TASK GOAL: Reproduce the listing below from the line with "none -> blue brick B9:B10 level 1" to the line with "lime tile F3:G4", both lines included, character for character, minus any pictures.
★ ★ ★ ★ ★ ★ ★
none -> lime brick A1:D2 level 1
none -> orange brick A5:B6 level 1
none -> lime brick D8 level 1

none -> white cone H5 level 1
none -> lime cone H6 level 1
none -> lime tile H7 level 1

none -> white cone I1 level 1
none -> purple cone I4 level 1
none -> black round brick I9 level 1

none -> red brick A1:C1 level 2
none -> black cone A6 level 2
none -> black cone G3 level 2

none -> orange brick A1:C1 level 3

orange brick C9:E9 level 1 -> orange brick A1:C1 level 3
★ ★ ★ ★ ★ ★ ★
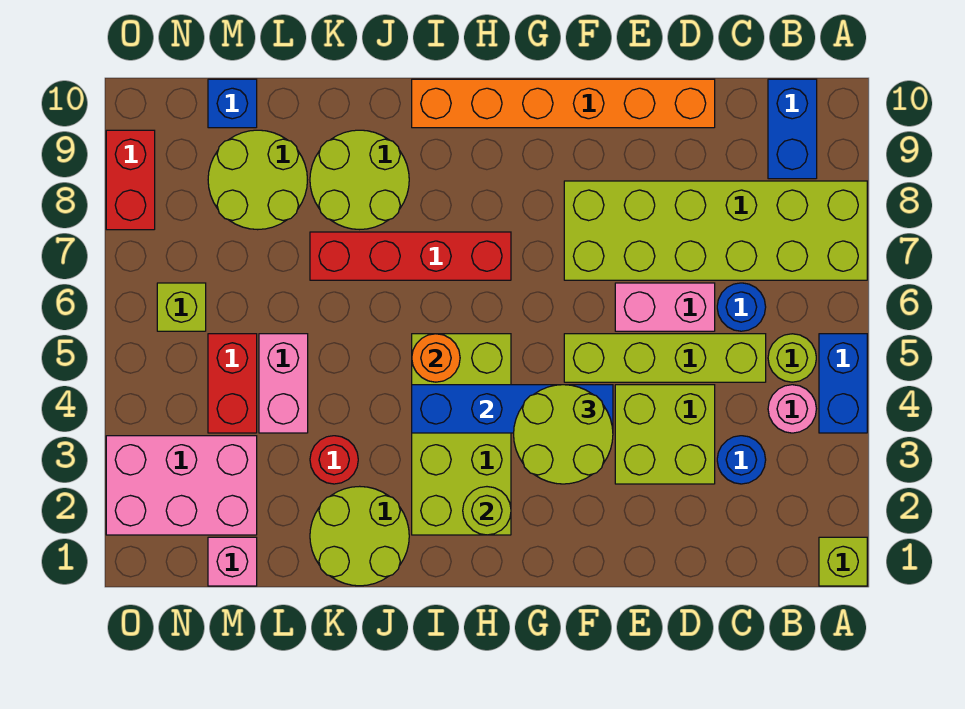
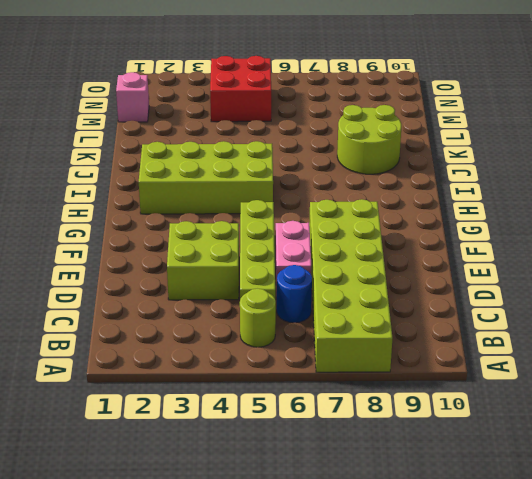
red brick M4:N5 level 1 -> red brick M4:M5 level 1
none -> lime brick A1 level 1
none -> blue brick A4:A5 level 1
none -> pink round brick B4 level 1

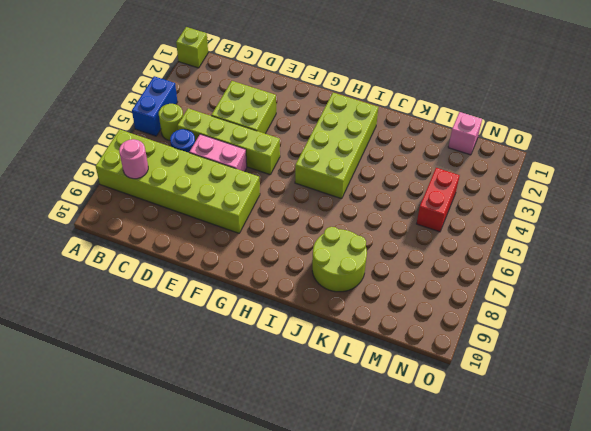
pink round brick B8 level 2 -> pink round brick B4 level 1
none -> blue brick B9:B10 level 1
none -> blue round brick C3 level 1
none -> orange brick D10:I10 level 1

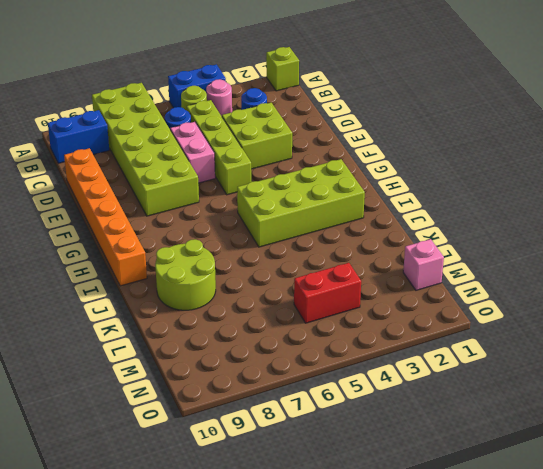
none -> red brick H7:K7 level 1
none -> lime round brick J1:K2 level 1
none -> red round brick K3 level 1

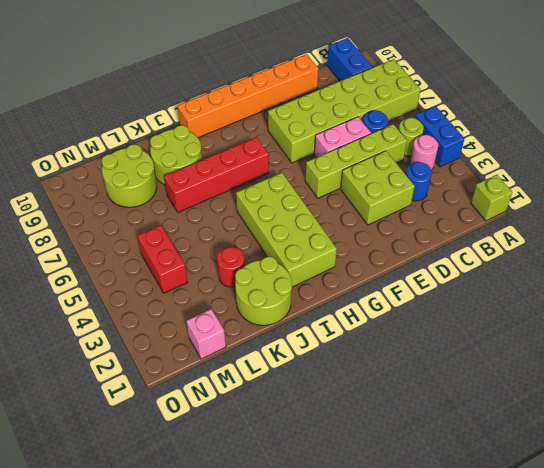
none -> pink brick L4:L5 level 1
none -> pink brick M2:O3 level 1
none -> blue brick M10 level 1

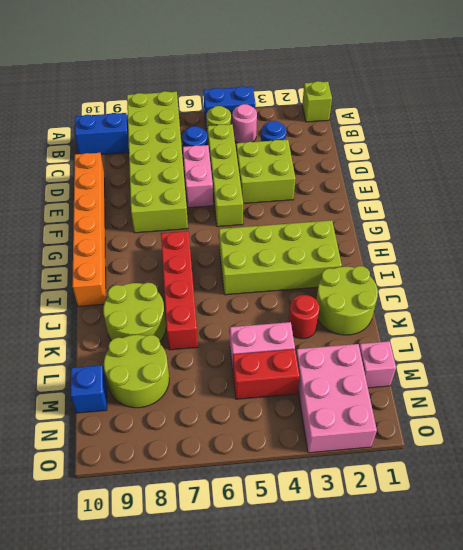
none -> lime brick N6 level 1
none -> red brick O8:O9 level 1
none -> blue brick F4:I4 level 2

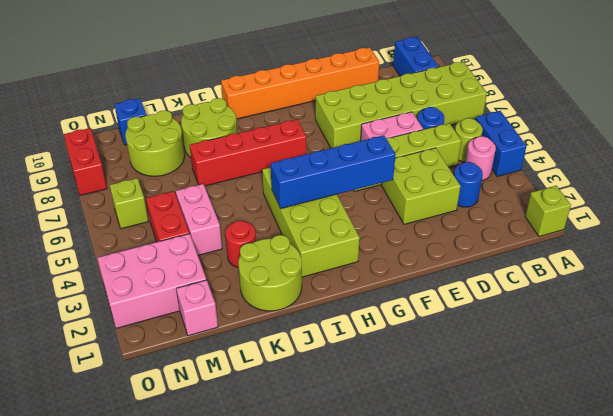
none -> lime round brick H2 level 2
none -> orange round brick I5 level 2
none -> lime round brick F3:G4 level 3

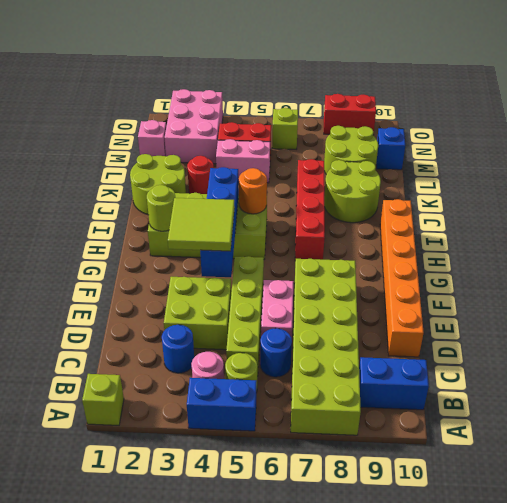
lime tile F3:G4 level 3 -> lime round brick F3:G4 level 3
★ ★ ★ ★ ★ ★ ★
WRITTEN SOLUTION:
none -> blue brick B9:B10 level 1
none -> blue round brick C3 level 1
none -> orange brick D10:I10 level 1

none -> red brick H7:K7 level 1
none -> lime round brick J1:K2 level 1
none -> red round brick K3 level 1

none -> pink brick L4:L5 level 1
none -> pink brick M2:O3 level 1
none -> blue brick M10 level 1

none -> lime brick N6 level 1
none -> red brick O8:O9 level 1
none -> blue brick F4:I4 level 2

none -> lime round brick H2 level 2
none -> orange round brick I5 level 2
none -> lime round brick F3:G4 level 3

lime tile F3:G4 level 3 -> lime round brick F3:G4 level 3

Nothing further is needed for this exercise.